Objective: Copy every line of the material below, keeping each character and the line order unchanged.

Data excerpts
■ ■ ■ ■ ■ ■ ■
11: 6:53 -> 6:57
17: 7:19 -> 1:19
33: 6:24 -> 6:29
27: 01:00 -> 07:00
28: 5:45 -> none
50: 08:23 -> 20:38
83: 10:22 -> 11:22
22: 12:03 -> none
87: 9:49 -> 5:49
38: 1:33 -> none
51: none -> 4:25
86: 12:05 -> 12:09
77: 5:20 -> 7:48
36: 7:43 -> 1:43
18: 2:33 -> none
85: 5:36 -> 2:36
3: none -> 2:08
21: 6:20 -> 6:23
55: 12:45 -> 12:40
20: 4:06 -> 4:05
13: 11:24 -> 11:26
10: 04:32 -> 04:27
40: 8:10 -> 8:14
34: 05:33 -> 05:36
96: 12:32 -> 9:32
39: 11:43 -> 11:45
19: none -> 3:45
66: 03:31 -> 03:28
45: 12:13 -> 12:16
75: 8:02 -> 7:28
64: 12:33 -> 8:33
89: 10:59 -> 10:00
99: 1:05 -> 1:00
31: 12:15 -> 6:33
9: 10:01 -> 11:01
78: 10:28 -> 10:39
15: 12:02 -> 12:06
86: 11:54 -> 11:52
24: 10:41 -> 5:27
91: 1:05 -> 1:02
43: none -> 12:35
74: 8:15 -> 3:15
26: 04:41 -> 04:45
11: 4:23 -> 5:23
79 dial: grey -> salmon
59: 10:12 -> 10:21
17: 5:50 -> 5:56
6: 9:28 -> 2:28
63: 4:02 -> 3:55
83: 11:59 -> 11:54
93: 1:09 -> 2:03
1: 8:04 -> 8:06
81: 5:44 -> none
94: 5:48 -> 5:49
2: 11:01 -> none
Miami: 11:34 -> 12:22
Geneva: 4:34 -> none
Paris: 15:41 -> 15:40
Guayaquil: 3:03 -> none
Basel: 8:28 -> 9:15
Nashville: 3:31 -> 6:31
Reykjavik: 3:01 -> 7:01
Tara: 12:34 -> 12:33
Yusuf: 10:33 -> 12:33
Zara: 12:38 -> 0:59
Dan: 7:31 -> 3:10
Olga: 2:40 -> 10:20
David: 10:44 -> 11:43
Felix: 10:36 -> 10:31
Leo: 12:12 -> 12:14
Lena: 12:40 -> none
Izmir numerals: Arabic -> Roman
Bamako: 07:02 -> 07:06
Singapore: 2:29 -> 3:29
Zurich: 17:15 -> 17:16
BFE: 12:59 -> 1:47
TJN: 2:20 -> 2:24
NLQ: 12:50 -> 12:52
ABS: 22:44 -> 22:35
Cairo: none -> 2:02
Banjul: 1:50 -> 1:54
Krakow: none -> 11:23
■ ■ ■ ■ ■ ■ ■
Result for this exercise:
11: 6:53 -> 6:57
17: 7:19 -> 1:19
33: 6:24 -> 6:29
27: 01:00 -> 07:00
28: 5:45 -> none
50: 08:23 -> 20:38
83: 10:22 -> 11:22
22: 12:03 -> none
87: 9:49 -> 5:49
38: 1:33 -> none
51: none -> 4:25
86: 12:05 -> 12:09
77: 5:20 -> 7:48
36: 7:43 -> 1:43
18: 2:33 -> none
85: 5:36 -> 2:36
3: none -> 2:08
21: 6:20 -> 6:23
55: 12:45 -> 12:40
20: 4:06 -> 4:05
13: 11:24 -> 11:26
10: 04:32 -> 04:27
40: 8:10 -> 8:14
34: 05:33 -> 05:36
96: 12:32 -> 9:32
39: 11:43 -> 11:45
19: none -> 3:45
66: 03:31 -> 03:28
45: 12:13 -> 12:16
75: 8:02 -> 7:28
64: 12:33 -> 8:33
89: 10:59 -> 10:00
99: 1:05 -> 1:00
31: 12:15 -> 6:33
9: 10:01 -> 11:01
78: 10:28 -> 10:39
15: 12:02 -> 12:06
86: 11:54 -> 11:52
24: 10:41 -> 5:27
91: 1:05 -> 1:02
43: none -> 12:35
74: 8:15 -> 3:15
26: 04:41 -> 04:45
11: 4:23 -> 5:23
79 dial: grey -> salmon
59: 10:12 -> 10:21
17: 5:50 -> 5:56
6: 9:28 -> 2:28
63: 4:02 -> 3:55
83: 11:59 -> 11:54
93: 1:09 -> 2:03
1: 8:04 -> 8:06
81: 5:44 -> none
94: 5:48 -> 5:49
2: 11:01 -> none
Miami: 11:34 -> 12:22
Geneva: 4:34 -> none
Paris: 15:41 -> 15:40
Guayaquil: 3:03 -> none
Basel: 8:28 -> 9:15
Nashville: 3:31 -> 6:31
Reykjavik: 3:01 -> 7:01
Tara: 12:34 -> 12:33
Yusuf: 10:33 -> 12:33
Zara: 12:38 -> 0:59
Dan: 7:31 -> 3:10
Olga: 2:40 -> 10:20
David: 10:44 -> 11:43
Felix: 10:36 -> 10:31
Leo: 12:12 -> 12:14
Lena: 12:40 -> none
Izmir numerals: Arabic -> Roman
Bamako: 07:02 -> 07:06
Singapore: 2:29 -> 3:29
Zurich: 17:15 -> 17:16
BFE: 12:59 -> 1:47
TJN: 2:20 -> 2:24
NLQ: 12:50 -> 12:52
ABS: 22:44 -> 22:35
Cairo: none -> 2:02
Banjul: 1:50 -> 1:54
Krakow: none -> 11:23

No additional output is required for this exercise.